#### [EXERCISE DIRECTIONS]
Count how many lines of the records below contain the string "kern". Reply with that number alone.

#### [Data records]
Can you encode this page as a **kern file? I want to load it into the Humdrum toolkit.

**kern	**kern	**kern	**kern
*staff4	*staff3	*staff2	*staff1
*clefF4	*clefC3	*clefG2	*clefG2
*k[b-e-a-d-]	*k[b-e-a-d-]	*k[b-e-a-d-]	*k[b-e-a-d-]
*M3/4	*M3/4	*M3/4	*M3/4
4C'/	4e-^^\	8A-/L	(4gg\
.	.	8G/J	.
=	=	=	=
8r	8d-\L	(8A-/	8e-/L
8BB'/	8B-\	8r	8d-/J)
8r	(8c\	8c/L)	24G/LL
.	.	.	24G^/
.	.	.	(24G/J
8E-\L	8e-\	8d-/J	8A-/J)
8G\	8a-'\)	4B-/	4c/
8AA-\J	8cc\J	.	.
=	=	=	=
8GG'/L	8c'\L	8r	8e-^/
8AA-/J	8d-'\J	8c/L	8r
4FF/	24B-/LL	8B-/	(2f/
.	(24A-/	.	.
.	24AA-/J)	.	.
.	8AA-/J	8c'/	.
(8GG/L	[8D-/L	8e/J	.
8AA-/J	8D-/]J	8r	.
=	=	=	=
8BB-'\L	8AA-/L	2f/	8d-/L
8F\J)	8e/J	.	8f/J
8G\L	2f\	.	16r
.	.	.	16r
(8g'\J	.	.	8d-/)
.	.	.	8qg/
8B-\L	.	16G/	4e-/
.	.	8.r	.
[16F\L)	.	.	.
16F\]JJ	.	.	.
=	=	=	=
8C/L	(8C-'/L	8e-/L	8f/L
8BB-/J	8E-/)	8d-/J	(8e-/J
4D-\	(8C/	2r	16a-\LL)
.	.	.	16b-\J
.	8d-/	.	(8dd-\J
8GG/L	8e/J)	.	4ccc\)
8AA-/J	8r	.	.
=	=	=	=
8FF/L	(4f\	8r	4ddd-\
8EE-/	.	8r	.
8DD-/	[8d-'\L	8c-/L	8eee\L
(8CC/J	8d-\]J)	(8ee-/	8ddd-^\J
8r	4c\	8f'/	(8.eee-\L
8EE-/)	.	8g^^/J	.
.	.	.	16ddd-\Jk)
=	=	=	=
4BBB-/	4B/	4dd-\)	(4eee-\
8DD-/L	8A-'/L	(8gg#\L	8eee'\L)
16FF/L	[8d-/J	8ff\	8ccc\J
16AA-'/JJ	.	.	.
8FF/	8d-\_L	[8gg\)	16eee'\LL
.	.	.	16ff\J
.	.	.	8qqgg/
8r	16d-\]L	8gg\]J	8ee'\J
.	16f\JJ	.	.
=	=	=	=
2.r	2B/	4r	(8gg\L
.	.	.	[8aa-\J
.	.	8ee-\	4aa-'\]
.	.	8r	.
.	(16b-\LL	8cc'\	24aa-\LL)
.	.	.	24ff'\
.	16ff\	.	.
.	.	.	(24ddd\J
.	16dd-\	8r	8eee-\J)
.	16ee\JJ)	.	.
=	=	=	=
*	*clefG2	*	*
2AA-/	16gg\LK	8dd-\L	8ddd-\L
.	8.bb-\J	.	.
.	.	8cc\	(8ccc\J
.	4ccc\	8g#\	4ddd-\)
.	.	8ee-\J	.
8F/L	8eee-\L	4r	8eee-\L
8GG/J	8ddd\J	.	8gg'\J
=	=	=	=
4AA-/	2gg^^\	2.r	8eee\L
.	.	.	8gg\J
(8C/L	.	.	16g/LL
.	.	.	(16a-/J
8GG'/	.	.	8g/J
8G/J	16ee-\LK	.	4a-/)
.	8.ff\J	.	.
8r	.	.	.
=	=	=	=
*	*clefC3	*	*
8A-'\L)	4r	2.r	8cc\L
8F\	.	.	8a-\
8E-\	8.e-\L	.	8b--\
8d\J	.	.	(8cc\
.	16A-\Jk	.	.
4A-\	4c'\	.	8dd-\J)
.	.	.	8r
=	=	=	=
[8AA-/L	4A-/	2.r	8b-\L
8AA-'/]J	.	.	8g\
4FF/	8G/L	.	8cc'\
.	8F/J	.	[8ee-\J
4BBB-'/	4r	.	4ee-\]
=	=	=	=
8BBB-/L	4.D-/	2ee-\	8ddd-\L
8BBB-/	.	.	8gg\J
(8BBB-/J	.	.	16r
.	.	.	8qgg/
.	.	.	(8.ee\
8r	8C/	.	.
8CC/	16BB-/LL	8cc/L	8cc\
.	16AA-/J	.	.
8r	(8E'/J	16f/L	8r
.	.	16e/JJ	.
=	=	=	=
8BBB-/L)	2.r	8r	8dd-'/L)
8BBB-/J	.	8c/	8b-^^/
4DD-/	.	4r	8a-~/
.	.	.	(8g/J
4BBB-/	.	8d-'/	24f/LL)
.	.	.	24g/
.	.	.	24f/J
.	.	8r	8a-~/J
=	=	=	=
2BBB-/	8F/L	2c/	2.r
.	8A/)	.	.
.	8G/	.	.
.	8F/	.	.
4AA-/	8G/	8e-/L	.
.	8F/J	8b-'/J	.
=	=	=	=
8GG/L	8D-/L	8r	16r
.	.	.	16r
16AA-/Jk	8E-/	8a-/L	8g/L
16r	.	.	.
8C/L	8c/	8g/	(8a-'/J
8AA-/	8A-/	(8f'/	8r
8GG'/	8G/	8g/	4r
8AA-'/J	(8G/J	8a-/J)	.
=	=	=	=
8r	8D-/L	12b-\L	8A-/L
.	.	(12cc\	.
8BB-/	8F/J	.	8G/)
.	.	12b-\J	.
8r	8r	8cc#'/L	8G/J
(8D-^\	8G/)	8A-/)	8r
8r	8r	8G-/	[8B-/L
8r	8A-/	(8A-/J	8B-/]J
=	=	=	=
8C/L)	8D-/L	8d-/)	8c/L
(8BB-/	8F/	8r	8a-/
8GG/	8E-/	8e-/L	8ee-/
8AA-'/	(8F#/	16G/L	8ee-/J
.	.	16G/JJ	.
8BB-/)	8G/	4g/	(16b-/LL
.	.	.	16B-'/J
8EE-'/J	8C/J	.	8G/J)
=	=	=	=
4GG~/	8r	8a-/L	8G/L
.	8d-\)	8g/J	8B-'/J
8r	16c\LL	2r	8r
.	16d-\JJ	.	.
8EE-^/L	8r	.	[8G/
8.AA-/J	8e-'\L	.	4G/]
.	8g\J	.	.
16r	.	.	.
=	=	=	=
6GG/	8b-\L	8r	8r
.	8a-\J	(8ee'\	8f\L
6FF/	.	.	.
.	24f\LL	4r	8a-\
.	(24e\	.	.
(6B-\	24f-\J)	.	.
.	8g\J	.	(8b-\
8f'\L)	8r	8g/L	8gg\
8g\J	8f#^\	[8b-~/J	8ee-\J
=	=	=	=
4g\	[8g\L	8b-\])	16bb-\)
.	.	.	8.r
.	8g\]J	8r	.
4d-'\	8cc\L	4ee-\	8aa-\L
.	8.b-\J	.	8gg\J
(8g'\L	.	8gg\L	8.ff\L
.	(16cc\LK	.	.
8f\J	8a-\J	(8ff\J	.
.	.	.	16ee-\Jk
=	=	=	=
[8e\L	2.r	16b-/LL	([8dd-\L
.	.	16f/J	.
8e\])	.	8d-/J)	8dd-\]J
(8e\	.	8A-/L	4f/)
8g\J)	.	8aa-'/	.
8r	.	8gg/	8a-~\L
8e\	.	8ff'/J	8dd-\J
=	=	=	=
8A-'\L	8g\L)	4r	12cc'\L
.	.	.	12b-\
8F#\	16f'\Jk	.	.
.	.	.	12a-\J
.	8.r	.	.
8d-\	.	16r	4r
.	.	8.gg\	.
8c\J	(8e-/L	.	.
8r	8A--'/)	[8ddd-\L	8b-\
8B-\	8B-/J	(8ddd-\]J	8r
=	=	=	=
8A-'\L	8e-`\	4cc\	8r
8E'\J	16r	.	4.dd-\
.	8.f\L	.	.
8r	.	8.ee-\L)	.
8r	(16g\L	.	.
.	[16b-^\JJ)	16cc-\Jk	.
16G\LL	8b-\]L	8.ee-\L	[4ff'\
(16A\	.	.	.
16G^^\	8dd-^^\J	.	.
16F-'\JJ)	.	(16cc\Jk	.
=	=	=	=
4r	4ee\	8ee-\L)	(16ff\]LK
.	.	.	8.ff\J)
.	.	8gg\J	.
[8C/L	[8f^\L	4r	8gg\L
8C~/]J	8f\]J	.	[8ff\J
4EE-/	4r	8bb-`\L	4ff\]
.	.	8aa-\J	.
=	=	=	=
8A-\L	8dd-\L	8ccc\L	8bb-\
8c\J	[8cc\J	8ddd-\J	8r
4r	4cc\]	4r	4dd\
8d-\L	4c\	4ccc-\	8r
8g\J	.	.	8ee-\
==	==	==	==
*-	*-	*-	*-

#### [TASK OUTPUT]
2